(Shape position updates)
---

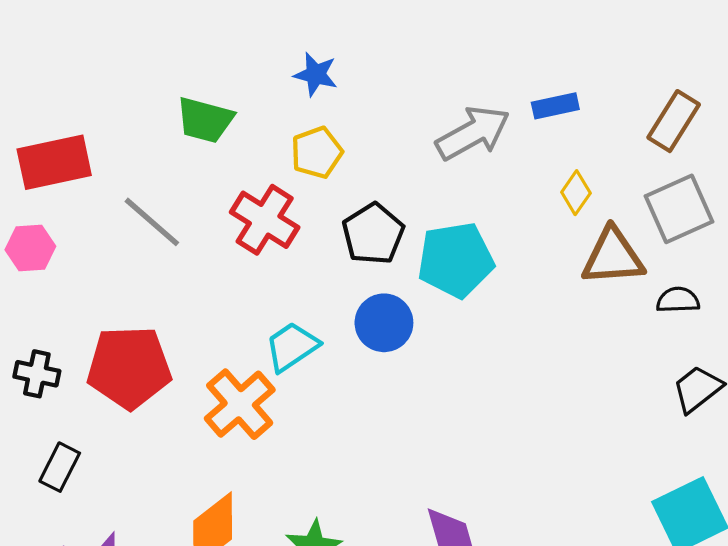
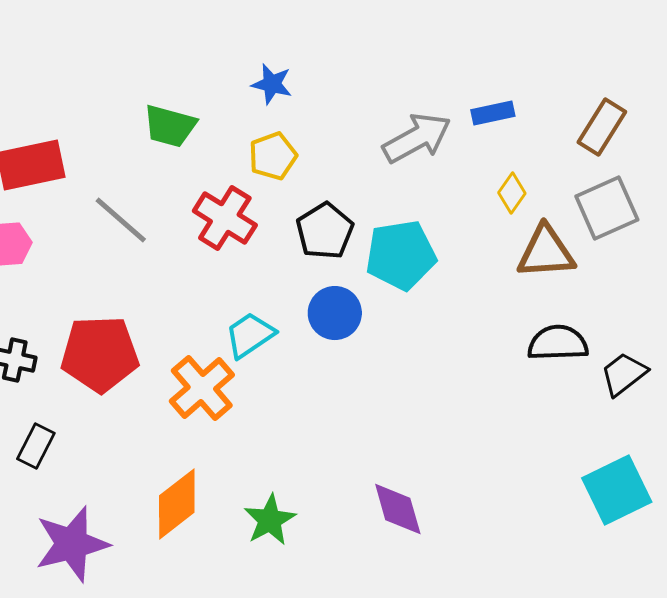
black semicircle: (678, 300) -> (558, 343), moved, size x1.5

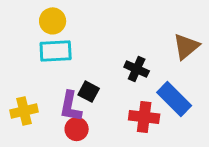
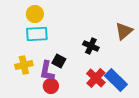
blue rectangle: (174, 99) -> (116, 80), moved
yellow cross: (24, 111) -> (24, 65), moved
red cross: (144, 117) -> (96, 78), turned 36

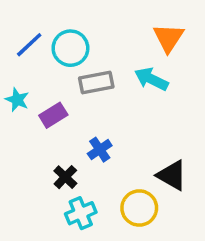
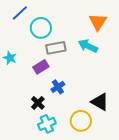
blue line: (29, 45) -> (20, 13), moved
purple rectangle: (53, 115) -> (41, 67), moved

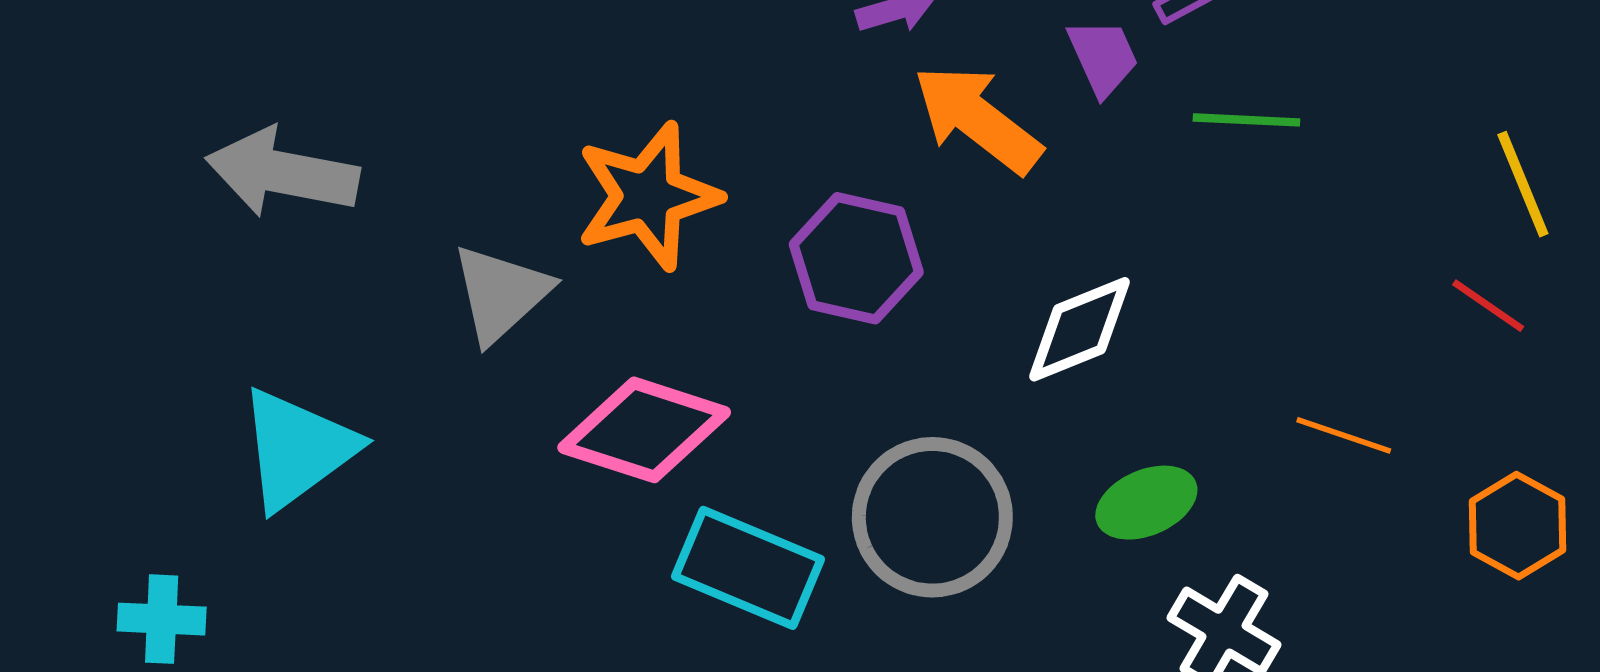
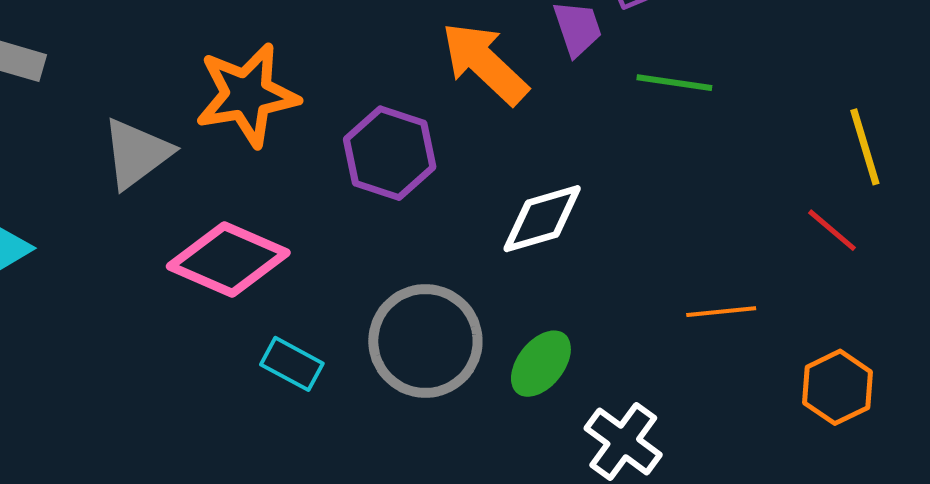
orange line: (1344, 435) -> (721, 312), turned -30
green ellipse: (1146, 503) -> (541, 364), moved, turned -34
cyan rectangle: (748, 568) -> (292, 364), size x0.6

---

Assigned task:
Would you report every line of the entries above containing the word "cross"?

Output below:
yellow cross: (24, 111) -> (24, 65), moved
red cross: (144, 117) -> (96, 78), turned 36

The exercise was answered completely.